- [PROVIDED ENTRIES]:
---*---

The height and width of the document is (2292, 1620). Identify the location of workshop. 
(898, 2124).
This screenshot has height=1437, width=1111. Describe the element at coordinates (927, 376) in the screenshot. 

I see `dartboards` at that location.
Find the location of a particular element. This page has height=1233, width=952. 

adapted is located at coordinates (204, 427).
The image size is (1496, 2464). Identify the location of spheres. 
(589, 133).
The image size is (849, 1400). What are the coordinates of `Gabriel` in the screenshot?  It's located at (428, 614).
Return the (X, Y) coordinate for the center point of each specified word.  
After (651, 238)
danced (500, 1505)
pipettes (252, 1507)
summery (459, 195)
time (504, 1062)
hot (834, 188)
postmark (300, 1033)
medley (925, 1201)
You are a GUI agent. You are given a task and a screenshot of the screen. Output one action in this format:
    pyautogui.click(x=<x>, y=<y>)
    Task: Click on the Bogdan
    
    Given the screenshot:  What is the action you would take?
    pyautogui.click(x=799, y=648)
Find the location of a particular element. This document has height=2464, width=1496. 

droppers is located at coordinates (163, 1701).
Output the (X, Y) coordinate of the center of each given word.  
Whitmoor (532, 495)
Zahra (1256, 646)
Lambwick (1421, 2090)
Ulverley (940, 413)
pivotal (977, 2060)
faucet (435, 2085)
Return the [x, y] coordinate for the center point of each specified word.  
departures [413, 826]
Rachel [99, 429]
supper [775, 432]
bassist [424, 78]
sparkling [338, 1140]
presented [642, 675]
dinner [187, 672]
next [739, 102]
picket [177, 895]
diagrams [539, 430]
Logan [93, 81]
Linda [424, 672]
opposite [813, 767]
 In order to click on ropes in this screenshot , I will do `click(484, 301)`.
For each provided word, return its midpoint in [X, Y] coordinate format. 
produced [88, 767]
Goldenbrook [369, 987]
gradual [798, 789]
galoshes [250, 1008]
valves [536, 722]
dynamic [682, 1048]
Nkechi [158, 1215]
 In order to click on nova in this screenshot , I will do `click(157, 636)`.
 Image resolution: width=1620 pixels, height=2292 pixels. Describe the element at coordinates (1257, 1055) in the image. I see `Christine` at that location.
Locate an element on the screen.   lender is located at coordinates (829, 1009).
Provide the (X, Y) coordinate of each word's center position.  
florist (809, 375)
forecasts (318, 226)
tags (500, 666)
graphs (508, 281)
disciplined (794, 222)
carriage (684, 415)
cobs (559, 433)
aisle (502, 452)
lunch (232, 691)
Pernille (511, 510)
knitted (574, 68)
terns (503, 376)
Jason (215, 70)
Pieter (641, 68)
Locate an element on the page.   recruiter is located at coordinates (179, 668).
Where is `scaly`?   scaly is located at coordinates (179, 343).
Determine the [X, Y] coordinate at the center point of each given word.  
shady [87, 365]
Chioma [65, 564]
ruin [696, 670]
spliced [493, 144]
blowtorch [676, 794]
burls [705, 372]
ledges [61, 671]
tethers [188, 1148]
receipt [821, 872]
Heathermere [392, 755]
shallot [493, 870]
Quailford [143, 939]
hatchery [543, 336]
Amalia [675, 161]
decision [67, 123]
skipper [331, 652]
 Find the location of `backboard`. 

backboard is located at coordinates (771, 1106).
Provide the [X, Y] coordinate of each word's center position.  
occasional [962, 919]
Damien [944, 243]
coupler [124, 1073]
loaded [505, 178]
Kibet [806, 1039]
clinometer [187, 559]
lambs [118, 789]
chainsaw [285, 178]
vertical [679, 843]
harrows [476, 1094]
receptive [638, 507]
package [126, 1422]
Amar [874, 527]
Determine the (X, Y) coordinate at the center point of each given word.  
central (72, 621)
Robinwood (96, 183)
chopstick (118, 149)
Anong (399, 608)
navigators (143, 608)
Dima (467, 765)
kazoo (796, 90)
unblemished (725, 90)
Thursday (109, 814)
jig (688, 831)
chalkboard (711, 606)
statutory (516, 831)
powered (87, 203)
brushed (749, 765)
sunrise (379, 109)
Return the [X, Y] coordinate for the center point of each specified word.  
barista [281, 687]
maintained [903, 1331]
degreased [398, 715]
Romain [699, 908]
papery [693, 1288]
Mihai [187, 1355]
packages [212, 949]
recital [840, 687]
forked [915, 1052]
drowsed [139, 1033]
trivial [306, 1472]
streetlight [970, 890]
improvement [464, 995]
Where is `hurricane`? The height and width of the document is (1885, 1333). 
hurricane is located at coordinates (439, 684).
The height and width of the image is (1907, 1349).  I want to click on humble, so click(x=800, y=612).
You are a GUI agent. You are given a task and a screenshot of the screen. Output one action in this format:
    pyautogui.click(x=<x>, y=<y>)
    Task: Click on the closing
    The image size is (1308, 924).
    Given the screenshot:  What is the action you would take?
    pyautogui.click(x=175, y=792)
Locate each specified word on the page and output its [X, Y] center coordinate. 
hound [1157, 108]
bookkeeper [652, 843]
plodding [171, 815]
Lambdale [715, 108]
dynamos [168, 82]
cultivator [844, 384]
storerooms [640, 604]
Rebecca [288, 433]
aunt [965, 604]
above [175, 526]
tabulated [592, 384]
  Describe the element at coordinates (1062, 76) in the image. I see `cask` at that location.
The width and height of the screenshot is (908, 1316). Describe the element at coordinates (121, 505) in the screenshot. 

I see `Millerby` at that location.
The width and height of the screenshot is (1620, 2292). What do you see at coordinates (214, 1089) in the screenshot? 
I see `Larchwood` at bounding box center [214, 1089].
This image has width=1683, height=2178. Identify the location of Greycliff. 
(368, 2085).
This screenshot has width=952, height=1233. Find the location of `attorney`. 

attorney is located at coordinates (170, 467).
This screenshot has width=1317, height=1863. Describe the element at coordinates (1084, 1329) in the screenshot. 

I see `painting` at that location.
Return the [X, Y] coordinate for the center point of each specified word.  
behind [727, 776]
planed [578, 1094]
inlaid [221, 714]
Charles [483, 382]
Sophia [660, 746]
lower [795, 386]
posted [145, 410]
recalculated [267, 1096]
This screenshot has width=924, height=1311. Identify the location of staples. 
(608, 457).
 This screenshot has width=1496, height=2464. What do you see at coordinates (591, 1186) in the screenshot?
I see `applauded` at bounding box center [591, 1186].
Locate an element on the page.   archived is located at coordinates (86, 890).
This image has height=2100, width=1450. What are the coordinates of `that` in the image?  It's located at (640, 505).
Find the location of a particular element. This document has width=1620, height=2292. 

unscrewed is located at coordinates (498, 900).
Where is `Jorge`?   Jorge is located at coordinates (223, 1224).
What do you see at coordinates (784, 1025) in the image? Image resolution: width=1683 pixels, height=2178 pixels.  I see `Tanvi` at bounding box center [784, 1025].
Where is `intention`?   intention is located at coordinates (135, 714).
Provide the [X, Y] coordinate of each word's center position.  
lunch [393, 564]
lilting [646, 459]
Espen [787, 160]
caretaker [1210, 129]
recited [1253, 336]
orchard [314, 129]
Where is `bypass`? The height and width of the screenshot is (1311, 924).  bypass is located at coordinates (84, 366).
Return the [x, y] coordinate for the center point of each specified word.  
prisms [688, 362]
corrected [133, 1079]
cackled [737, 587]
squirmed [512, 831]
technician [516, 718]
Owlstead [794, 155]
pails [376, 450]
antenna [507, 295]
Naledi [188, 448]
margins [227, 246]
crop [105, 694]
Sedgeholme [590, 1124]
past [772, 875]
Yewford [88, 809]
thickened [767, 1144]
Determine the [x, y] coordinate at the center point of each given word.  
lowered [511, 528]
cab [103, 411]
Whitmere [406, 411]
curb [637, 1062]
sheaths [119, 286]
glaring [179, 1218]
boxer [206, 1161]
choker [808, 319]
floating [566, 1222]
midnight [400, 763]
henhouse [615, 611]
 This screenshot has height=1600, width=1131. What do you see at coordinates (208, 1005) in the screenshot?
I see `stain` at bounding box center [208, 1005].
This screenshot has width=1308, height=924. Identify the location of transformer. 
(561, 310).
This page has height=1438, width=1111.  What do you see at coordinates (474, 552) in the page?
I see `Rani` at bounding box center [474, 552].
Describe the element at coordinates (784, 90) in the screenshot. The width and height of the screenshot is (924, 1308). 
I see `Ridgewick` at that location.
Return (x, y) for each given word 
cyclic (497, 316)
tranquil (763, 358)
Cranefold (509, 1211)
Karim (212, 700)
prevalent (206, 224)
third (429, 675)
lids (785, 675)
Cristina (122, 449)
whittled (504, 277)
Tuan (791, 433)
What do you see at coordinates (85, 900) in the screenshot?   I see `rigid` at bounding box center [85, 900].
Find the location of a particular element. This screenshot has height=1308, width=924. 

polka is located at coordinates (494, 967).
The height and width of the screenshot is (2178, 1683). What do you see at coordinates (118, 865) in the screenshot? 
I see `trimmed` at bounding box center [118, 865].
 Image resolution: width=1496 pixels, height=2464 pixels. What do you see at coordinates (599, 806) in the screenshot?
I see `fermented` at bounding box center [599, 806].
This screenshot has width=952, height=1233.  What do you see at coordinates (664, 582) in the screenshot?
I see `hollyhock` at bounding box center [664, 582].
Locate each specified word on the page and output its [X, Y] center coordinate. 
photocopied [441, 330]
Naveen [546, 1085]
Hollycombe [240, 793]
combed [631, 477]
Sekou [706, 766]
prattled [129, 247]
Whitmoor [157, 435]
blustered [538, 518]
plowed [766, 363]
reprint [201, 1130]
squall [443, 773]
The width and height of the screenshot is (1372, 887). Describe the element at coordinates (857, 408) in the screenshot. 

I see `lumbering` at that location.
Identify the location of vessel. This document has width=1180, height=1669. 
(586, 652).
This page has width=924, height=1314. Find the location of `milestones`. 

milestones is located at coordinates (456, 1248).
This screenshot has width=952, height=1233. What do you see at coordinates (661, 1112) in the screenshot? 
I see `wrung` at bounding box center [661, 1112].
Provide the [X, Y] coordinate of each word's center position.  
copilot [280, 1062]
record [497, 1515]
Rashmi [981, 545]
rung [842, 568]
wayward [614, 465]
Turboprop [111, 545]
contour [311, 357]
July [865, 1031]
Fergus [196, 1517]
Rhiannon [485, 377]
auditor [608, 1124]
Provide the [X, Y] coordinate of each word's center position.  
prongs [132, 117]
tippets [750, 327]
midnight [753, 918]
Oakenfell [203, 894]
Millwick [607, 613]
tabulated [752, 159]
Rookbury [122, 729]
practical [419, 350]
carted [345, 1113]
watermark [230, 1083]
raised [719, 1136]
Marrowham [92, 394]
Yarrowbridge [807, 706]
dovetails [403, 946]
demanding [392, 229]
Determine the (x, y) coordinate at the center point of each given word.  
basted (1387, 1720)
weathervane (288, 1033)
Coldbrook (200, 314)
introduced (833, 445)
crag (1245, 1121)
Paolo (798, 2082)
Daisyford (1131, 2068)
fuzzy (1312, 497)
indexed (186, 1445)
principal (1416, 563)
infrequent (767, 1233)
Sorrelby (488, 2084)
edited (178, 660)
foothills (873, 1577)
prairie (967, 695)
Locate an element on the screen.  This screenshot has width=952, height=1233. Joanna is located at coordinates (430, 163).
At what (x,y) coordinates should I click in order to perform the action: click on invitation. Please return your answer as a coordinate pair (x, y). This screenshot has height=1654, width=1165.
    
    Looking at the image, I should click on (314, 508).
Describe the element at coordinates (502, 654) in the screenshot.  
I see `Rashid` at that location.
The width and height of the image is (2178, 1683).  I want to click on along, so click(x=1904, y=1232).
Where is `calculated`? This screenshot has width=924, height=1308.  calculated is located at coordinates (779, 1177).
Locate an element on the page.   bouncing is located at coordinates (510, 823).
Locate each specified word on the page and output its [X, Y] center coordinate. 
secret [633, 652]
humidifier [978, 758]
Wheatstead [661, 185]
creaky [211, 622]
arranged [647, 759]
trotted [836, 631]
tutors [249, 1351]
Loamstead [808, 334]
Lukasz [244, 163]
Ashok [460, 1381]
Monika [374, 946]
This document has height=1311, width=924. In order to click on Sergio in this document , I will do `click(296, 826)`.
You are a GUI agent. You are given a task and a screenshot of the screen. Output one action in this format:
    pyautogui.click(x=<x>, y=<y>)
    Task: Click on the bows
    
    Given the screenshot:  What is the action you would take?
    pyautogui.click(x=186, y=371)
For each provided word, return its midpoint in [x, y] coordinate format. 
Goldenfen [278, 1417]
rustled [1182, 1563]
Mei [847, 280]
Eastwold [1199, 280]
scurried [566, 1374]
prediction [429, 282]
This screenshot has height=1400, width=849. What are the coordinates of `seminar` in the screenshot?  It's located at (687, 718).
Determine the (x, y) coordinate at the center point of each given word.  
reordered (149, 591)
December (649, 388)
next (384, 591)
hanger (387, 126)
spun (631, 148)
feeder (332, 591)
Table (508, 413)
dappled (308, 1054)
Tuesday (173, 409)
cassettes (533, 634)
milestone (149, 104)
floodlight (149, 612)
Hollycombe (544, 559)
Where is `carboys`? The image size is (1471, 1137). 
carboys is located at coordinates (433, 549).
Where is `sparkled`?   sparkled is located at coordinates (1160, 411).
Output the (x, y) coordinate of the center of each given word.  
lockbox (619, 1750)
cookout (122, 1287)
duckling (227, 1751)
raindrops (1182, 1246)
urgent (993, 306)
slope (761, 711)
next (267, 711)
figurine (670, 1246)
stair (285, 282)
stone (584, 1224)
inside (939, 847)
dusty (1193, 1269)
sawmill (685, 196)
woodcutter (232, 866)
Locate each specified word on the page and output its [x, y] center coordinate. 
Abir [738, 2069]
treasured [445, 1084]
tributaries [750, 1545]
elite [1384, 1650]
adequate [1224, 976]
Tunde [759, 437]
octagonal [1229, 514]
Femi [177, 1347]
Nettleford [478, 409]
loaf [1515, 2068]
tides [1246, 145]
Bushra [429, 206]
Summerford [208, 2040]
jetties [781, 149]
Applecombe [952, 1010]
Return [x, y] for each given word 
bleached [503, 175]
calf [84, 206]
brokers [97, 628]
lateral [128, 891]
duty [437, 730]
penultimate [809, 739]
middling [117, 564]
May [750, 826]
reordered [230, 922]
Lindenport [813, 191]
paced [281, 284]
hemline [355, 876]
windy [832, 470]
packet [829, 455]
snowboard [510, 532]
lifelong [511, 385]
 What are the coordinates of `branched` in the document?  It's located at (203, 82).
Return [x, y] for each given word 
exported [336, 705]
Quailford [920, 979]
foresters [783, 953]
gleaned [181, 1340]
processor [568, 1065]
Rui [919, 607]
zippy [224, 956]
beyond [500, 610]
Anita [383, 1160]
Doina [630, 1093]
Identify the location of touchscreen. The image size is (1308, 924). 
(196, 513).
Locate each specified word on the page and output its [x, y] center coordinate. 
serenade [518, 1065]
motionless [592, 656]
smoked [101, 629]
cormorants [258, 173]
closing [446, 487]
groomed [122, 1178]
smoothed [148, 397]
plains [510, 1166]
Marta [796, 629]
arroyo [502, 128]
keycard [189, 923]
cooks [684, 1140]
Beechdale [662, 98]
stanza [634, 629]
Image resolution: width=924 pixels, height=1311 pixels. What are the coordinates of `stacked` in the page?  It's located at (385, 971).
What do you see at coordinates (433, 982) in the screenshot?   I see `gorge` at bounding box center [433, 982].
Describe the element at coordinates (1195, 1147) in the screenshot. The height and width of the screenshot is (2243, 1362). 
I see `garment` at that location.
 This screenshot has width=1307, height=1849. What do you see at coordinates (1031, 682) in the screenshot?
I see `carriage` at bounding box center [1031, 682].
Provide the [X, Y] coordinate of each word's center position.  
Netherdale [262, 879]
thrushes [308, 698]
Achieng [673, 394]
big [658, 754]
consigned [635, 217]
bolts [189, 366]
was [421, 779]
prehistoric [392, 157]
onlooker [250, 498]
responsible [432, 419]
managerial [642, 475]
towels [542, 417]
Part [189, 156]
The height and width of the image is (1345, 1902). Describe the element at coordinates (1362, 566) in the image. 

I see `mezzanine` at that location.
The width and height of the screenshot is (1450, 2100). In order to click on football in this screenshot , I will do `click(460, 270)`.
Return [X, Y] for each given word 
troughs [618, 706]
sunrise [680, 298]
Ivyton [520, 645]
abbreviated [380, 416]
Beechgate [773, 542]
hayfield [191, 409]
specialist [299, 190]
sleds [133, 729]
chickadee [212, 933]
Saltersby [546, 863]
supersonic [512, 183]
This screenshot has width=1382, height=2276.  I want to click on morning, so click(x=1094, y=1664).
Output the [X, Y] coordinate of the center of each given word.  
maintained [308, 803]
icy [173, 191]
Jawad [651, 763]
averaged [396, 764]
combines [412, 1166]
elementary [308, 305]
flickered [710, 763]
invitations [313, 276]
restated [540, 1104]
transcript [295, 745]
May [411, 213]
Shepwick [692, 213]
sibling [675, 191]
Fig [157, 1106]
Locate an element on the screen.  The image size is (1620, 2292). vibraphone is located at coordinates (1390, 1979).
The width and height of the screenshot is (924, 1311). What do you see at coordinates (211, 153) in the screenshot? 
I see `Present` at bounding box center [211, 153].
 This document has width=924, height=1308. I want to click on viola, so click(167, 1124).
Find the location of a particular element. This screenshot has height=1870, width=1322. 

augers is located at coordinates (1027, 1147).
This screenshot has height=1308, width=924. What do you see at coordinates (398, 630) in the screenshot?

---*---

- [TASK TO CARRY OUT]: Rewrite the items from the very first line down through the line containing "The image size is (849, 1400).", changing "workshop" to "library" and keeping every other character the same.

- [SOLUTION]:
The height and width of the document is (2292, 1620). Identify the location of library. 
(898, 2124).
This screenshot has height=1437, width=1111. Describe the element at coordinates (927, 376) in the screenshot. 

I see `dartboards` at that location.
Find the location of a particular element. This page has height=1233, width=952. 

adapted is located at coordinates (204, 427).
The image size is (1496, 2464). Identify the location of spheres. 
(589, 133).
The image size is (849, 1400). What are the coordinates of `Gabriel` in the screenshot?  It's located at (428, 614).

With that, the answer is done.